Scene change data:
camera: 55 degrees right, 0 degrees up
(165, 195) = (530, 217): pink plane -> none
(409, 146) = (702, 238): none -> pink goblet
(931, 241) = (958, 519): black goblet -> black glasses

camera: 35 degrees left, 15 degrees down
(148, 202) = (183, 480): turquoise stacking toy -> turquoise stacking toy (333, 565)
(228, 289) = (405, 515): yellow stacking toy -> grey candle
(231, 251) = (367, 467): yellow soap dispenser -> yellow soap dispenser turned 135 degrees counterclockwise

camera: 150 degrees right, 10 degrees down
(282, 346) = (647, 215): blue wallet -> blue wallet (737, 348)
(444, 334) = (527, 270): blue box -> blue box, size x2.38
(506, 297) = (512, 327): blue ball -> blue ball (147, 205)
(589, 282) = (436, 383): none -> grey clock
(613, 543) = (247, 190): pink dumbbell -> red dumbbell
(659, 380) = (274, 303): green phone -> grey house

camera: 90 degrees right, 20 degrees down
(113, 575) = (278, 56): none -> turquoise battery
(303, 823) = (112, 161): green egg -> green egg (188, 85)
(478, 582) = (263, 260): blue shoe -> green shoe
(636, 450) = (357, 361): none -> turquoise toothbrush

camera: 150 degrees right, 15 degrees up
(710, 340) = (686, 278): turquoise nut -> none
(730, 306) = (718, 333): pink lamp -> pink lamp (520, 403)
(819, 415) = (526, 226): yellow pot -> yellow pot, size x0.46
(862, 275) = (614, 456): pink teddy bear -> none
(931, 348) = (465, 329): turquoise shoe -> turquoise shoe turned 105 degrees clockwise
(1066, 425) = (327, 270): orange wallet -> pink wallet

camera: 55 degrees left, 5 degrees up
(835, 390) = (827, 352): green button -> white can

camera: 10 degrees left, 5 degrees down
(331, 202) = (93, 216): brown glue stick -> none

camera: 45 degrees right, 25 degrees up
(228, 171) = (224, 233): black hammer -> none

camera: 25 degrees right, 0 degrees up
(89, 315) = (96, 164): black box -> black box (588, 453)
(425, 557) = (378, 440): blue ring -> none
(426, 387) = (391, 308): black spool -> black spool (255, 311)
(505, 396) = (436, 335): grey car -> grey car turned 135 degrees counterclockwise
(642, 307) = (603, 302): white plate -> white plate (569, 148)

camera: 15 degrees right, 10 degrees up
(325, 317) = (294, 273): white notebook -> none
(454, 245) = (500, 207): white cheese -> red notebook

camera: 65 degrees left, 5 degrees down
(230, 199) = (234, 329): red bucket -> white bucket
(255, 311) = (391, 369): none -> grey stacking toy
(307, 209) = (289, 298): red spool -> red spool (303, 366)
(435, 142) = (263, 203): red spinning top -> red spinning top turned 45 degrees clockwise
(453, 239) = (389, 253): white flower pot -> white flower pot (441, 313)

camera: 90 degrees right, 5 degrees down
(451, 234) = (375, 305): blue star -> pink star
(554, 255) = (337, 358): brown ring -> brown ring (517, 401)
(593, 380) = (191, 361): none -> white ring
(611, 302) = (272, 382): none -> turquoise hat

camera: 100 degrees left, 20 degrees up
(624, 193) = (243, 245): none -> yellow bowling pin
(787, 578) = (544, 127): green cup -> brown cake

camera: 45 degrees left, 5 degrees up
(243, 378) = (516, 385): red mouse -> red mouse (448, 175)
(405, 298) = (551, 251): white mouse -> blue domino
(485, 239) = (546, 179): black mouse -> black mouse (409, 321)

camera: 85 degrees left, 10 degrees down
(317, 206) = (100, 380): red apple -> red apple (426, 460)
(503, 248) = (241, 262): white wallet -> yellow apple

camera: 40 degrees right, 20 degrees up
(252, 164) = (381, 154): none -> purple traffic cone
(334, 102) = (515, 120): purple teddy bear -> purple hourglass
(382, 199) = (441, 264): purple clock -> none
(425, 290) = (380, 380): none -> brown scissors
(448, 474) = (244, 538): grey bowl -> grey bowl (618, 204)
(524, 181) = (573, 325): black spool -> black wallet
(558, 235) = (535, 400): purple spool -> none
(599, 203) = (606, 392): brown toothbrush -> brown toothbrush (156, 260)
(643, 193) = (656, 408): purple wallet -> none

= Exercise =
What is needed is the data above, output in full and exactly as it stands.

= Response to this task =
camera: 55 degrees right, 0 degrees up
(165, 195) = (530, 217): pink plane -> none
(409, 146) = (702, 238): none -> pink goblet
(931, 241) = (958, 519): black goblet -> black glasses

camera: 35 degrees left, 15 degrees down
(148, 202) = (183, 480): turquoise stacking toy -> turquoise stacking toy (333, 565)
(228, 289) = (405, 515): yellow stacking toy -> grey candle
(231, 251) = (367, 467): yellow soap dispenser -> yellow soap dispenser turned 135 degrees counterclockwise

camera: 150 degrees right, 10 degrees down
(282, 346) = (647, 215): blue wallet -> blue wallet (737, 348)
(444, 334) = (527, 270): blue box -> blue box, size x2.38
(506, 297) = (512, 327): blue ball -> blue ball (147, 205)
(589, 282) = (436, 383): none -> grey clock
(613, 543) = (247, 190): pink dumbbell -> red dumbbell
(659, 380) = (274, 303): green phone -> grey house

camera: 90 degrees right, 20 degrees down
(113, 575) = (278, 56): none -> turquoise battery
(303, 823) = (112, 161): green egg -> green egg (188, 85)
(478, 582) = (263, 260): blue shoe -> green shoe
(636, 450) = (357, 361): none -> turquoise toothbrush

camera: 150 degrees right, 15 degrees up
(710, 340) = (686, 278): turquoise nut -> none
(730, 306) = (718, 333): pink lamp -> pink lamp (520, 403)
(819, 415) = (526, 226): yellow pot -> yellow pot, size x0.46
(862, 275) = (614, 456): pink teddy bear -> none
(931, 348) = (465, 329): turquoise shoe -> turquoise shoe turned 105 degrees clockwise
(1066, 425) = (327, 270): orange wallet -> pink wallet

camera: 55 degrees left, 5 degrees up
(835, 390) = (827, 352): green button -> white can

camera: 10 degrees left, 5 degrees down
(331, 202) = (93, 216): brown glue stick -> none

camera: 45 degrees right, 25 degrees up
(228, 171) = (224, 233): black hammer -> none

camera: 25 degrees right, 0 degrees up
(89, 315) = (96, 164): black box -> black box (588, 453)
(425, 557) = (378, 440): blue ring -> none
(426, 387) = (391, 308): black spool -> black spool (255, 311)
(505, 396) = (436, 335): grey car -> grey car turned 135 degrees counterclockwise
(642, 307) = (603, 302): white plate -> white plate (569, 148)

camera: 15 degrees right, 10 degrees up
(325, 317) = (294, 273): white notebook -> none
(454, 245) = (500, 207): white cheese -> red notebook

camera: 65 degrees left, 5 degrees down
(230, 199) = (234, 329): red bucket -> white bucket
(255, 311) = (391, 369): none -> grey stacking toy
(307, 209) = (289, 298): red spool -> red spool (303, 366)
(435, 142) = (263, 203): red spinning top -> red spinning top turned 45 degrees clockwise
(453, 239) = (389, 253): white flower pot -> white flower pot (441, 313)

camera: 90 degrees right, 5 degrees down
(451, 234) = (375, 305): blue star -> pink star
(554, 255) = (337, 358): brown ring -> brown ring (517, 401)
(593, 380) = (191, 361): none -> white ring
(611, 302) = (272, 382): none -> turquoise hat

camera: 100 degrees left, 20 degrees up
(624, 193) = (243, 245): none -> yellow bowling pin
(787, 578) = (544, 127): green cup -> brown cake

camera: 45 degrees left, 5 degrees up
(243, 378) = (516, 385): red mouse -> red mouse (448, 175)
(405, 298) = (551, 251): white mouse -> blue domino
(485, 239) = (546, 179): black mouse -> black mouse (409, 321)

camera: 85 degrees left, 10 degrees down
(317, 206) = (100, 380): red apple -> red apple (426, 460)
(503, 248) = (241, 262): white wallet -> yellow apple

camera: 40 degrees right, 20 degrees up
(252, 164) = (381, 154): none -> purple traffic cone
(334, 102) = (515, 120): purple teddy bear -> purple hourglass
(382, 199) = (441, 264): purple clock -> none
(425, 290) = (380, 380): none -> brown scissors
(448, 474) = (244, 538): grey bowl -> grey bowl (618, 204)
(524, 181) = (573, 325): black spool -> black wallet
(558, 235) = (535, 400): purple spool -> none
(599, 203) = (606, 392): brown toothbrush -> brown toothbrush (156, 260)
(643, 193) = (656, 408): purple wallet -> none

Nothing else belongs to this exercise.